Segment Open
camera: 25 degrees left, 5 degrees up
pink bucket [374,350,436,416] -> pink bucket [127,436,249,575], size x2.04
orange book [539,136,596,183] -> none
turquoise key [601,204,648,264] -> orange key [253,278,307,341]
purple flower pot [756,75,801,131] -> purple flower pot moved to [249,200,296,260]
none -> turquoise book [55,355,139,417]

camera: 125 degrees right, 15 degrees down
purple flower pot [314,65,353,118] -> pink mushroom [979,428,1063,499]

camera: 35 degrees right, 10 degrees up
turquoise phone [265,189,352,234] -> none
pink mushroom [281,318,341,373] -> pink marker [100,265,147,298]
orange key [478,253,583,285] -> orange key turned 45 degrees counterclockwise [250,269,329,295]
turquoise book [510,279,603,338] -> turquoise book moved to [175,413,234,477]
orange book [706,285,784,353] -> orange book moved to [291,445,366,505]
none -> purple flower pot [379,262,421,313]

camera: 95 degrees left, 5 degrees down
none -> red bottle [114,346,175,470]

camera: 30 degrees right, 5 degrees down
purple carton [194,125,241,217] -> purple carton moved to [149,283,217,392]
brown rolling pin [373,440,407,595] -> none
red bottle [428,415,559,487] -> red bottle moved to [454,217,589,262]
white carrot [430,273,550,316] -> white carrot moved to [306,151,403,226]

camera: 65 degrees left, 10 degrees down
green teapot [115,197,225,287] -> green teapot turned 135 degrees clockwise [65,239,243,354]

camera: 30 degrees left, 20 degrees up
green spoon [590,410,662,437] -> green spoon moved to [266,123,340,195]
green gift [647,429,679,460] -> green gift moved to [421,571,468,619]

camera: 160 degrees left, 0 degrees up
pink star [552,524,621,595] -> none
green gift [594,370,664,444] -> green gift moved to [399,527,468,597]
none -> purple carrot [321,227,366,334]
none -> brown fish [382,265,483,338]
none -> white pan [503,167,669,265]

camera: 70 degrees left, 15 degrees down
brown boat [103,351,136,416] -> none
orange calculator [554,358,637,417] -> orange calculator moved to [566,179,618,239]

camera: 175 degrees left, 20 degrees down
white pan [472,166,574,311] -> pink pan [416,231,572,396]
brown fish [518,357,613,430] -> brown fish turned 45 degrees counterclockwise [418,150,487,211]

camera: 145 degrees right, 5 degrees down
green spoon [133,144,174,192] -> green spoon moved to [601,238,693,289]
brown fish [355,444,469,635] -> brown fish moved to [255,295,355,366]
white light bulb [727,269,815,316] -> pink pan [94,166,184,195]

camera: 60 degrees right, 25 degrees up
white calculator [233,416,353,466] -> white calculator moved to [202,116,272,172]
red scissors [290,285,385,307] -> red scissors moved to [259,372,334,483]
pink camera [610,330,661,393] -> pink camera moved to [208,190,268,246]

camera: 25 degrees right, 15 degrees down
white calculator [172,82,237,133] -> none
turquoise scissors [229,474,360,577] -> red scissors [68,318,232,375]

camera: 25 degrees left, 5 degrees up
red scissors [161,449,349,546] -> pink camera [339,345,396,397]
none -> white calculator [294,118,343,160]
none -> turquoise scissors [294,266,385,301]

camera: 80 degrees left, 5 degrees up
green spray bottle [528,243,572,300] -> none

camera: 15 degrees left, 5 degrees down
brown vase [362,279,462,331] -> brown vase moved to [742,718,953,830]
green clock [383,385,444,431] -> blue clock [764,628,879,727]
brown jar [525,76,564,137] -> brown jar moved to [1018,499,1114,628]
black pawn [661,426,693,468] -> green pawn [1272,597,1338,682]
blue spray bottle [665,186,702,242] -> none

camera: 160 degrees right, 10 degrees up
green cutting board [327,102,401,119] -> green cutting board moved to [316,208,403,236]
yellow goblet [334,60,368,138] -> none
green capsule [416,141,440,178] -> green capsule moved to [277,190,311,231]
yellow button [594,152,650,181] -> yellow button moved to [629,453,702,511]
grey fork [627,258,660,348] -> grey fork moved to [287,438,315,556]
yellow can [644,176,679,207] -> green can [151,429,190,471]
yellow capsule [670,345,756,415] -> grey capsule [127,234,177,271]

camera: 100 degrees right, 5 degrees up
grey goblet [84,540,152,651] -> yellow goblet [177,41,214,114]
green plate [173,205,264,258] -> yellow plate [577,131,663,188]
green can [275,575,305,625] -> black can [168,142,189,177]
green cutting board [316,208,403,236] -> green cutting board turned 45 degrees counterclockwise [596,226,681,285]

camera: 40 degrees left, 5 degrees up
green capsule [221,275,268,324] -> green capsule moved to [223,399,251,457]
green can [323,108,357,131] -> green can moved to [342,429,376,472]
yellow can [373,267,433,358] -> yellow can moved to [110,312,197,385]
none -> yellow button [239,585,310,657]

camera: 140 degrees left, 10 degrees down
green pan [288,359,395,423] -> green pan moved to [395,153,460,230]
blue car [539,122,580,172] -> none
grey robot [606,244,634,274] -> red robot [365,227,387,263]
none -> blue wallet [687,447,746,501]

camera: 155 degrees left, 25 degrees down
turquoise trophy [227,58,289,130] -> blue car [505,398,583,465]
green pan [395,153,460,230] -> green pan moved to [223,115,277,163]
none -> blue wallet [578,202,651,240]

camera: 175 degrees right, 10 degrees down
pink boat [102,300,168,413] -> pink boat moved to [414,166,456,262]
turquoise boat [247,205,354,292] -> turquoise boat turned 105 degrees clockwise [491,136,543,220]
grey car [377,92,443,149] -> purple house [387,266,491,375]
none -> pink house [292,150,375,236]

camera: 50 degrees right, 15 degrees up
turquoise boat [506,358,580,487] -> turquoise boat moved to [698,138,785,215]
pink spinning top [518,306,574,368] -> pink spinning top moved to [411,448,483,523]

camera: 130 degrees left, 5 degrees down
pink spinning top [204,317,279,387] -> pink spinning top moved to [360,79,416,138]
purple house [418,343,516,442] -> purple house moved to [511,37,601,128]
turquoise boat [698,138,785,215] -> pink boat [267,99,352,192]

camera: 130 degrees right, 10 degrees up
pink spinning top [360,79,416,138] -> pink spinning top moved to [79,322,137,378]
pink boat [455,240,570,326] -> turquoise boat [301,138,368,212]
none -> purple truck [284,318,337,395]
Segment Closed
**INSTRUCTIONS TO FOLLOW:**
Copy all lines from the entries that contain the word "orange".

**WRITTEN ANSWER:**
orange book [539,136,596,183] -> none
turquoise key [601,204,648,264] -> orange key [253,278,307,341]
orange key [478,253,583,285] -> orange key turned 45 degrees counterclockwise [250,269,329,295]
orange book [706,285,784,353] -> orange book moved to [291,445,366,505]
orange calculator [554,358,637,417] -> orange calculator moved to [566,179,618,239]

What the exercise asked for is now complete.